[REQUIRED ACTION]: Search the entries below for "PIXELS" and copy each matching line.

[ENTRIES SHOWN]:
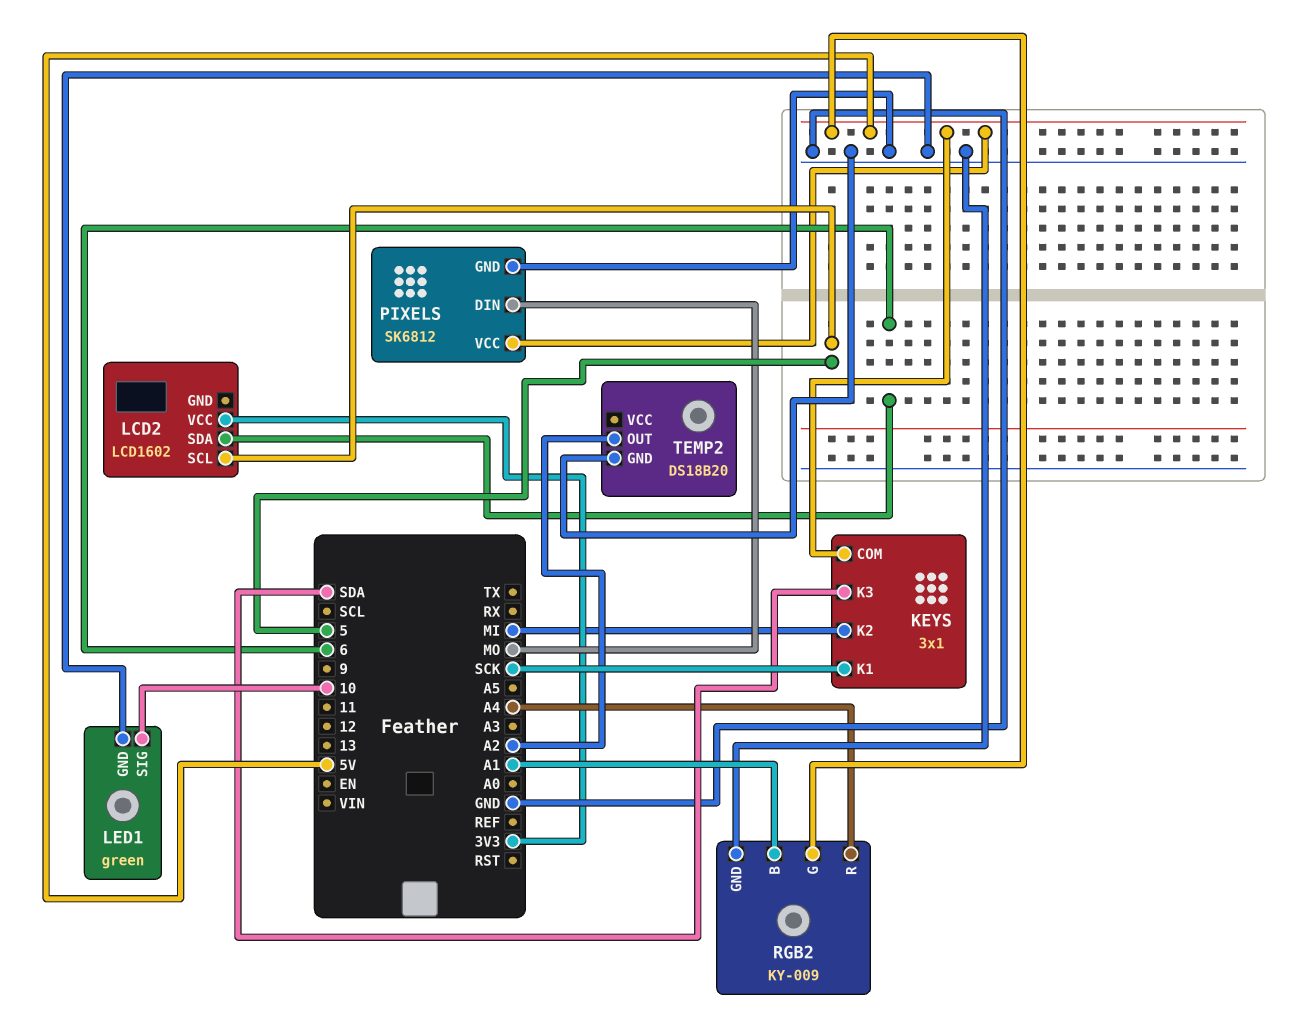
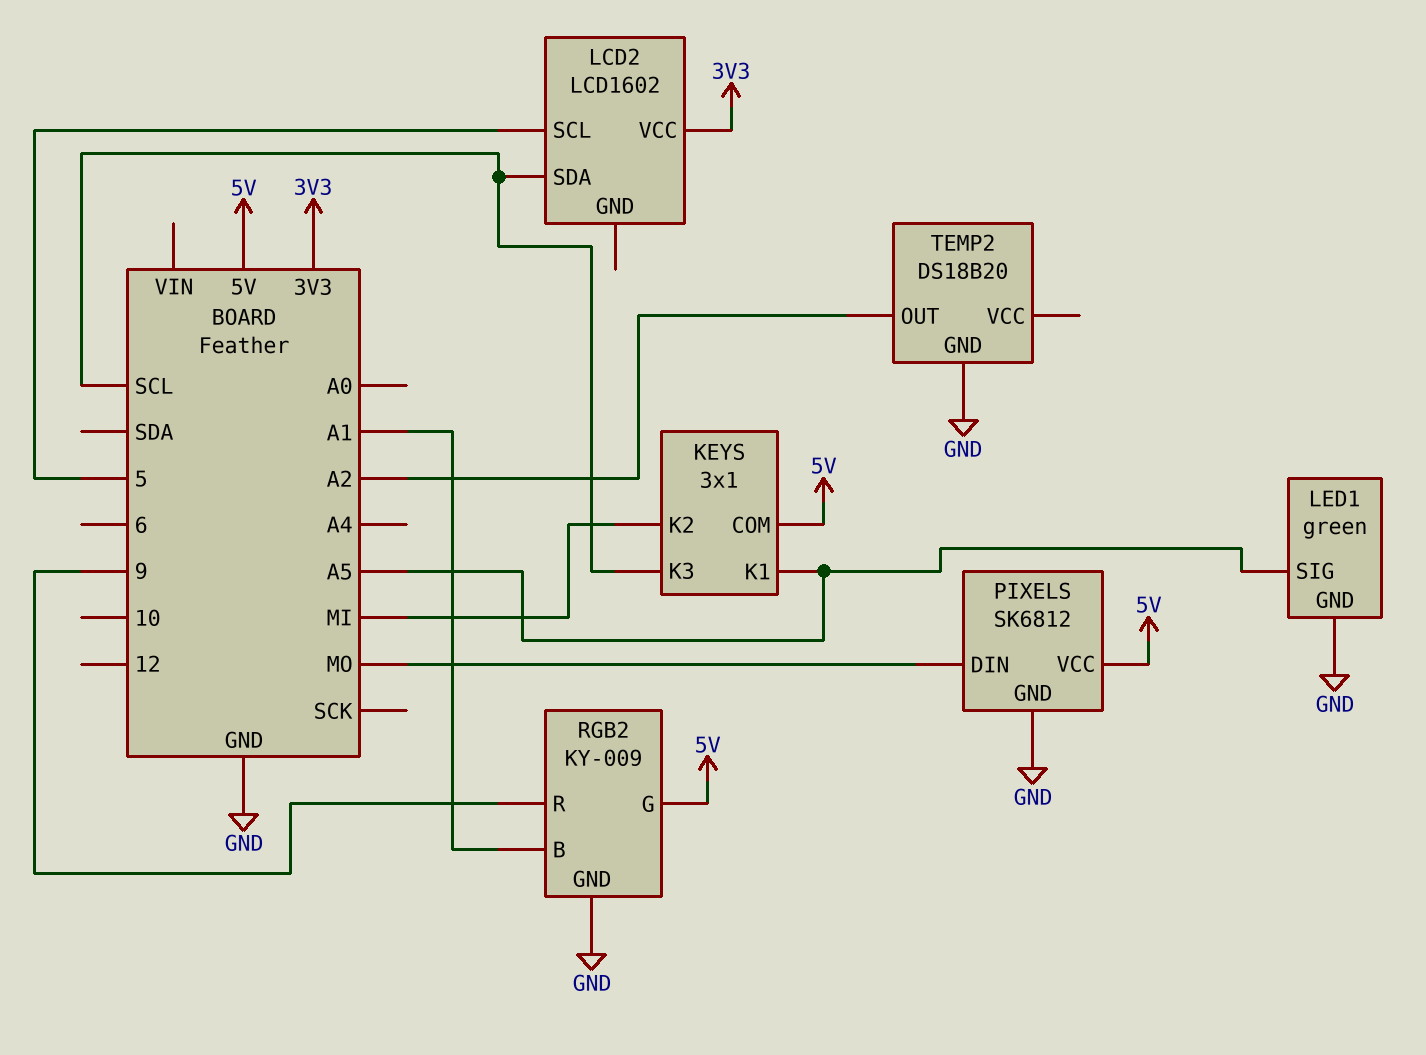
KEYS pin K1: SCK -> A5
KEYS pin K3: SDA -> SCL
LCD2 pin SDA: 6 -> SCL
LED1 pin SIG: 10 -> A5
RGB2 pin R: A4 -> 9

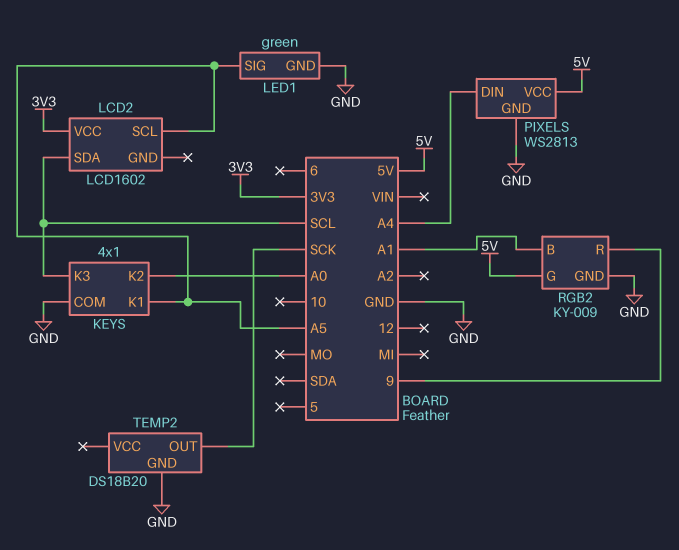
KEYS: 3x1 -> 4x1
KEYS pin COM: 5V -> GND
KEYS pin K2: MI -> A0
LCD2 pin SCL: 5 -> A5
PIXELS: SK6812 -> WS2813
PIXELS pin DIN: MO -> A4
TEMP2 pin OUT: A2 -> SCK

[SOLUTION TO THE PROBLEM]:
PIXELS: SK6812 -> WS2813
PIXELS pin DIN: MO -> A4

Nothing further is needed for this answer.